Exercise requirements » Go through the records and copy each line where the word "black" occurs.

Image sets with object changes
··········

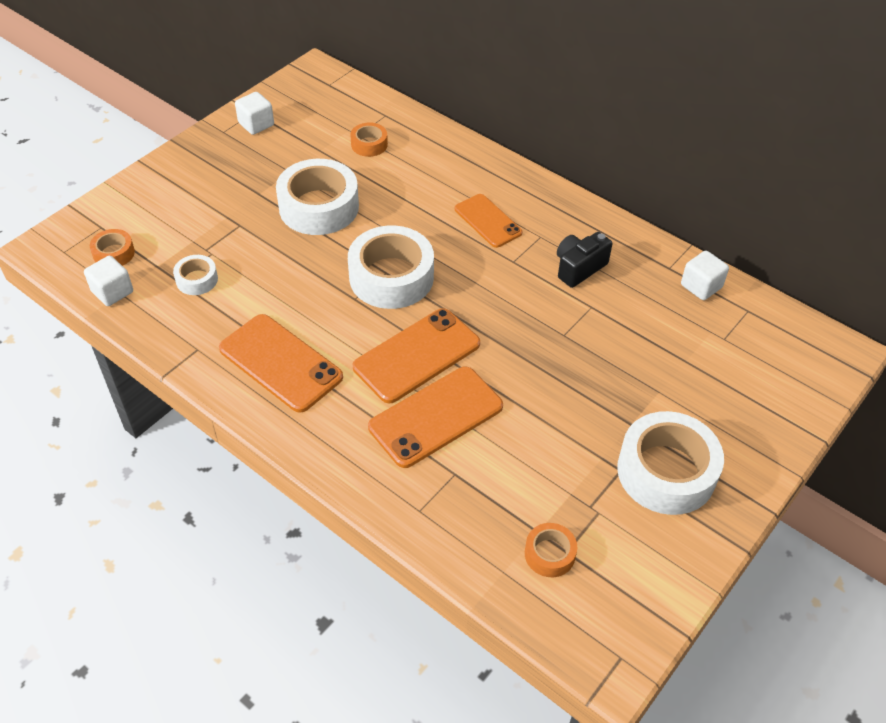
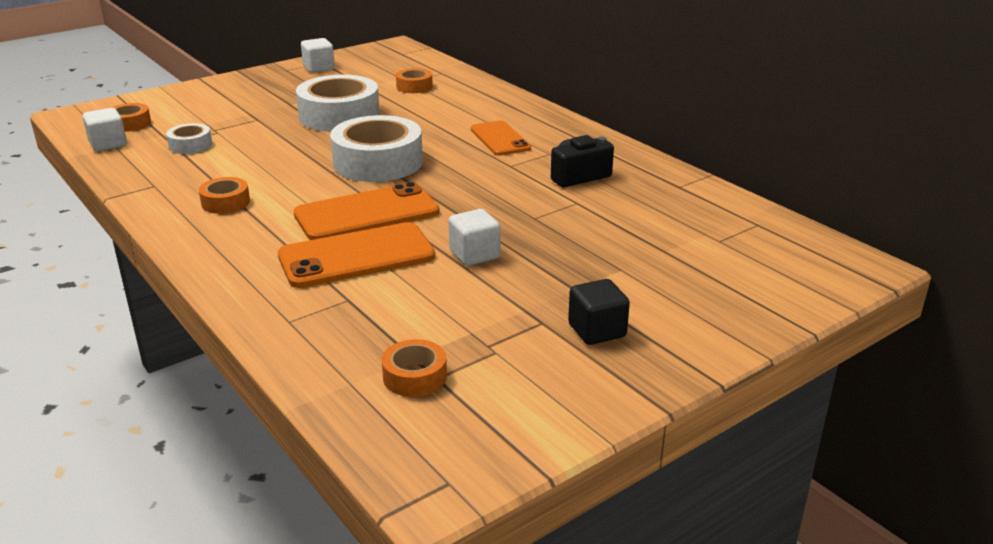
camera: 15 degrees right, 20 degrees down
(280, 363) = (225, 202): orange phone -> orange tape
(666, 472) = (597, 330): white tape -> black cube
(701, 286) = (709, 202): white cube -> white cube (474, 254)

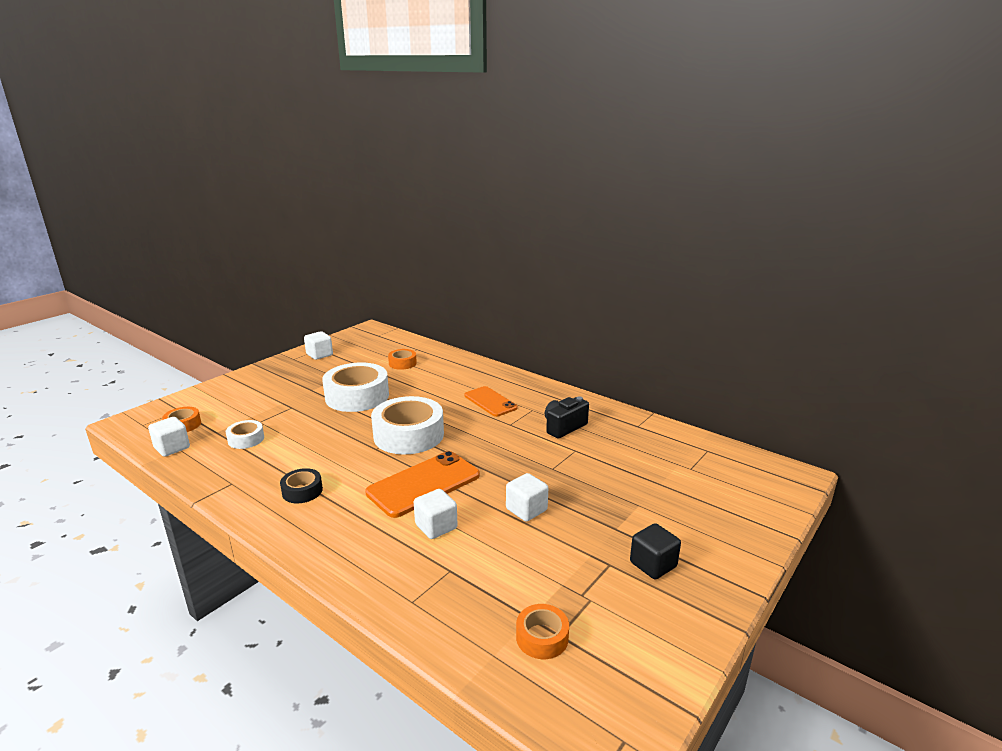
camera: 15 degrees left, 5 degrees down
(225, 202) = (302, 491): orange tape -> black tape
(356, 256) = (436, 526): orange phone -> white cube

··········

Exercise output »
(666, 472) = (597, 330): white tape -> black cube
(225, 202) = (302, 491): orange tape -> black tape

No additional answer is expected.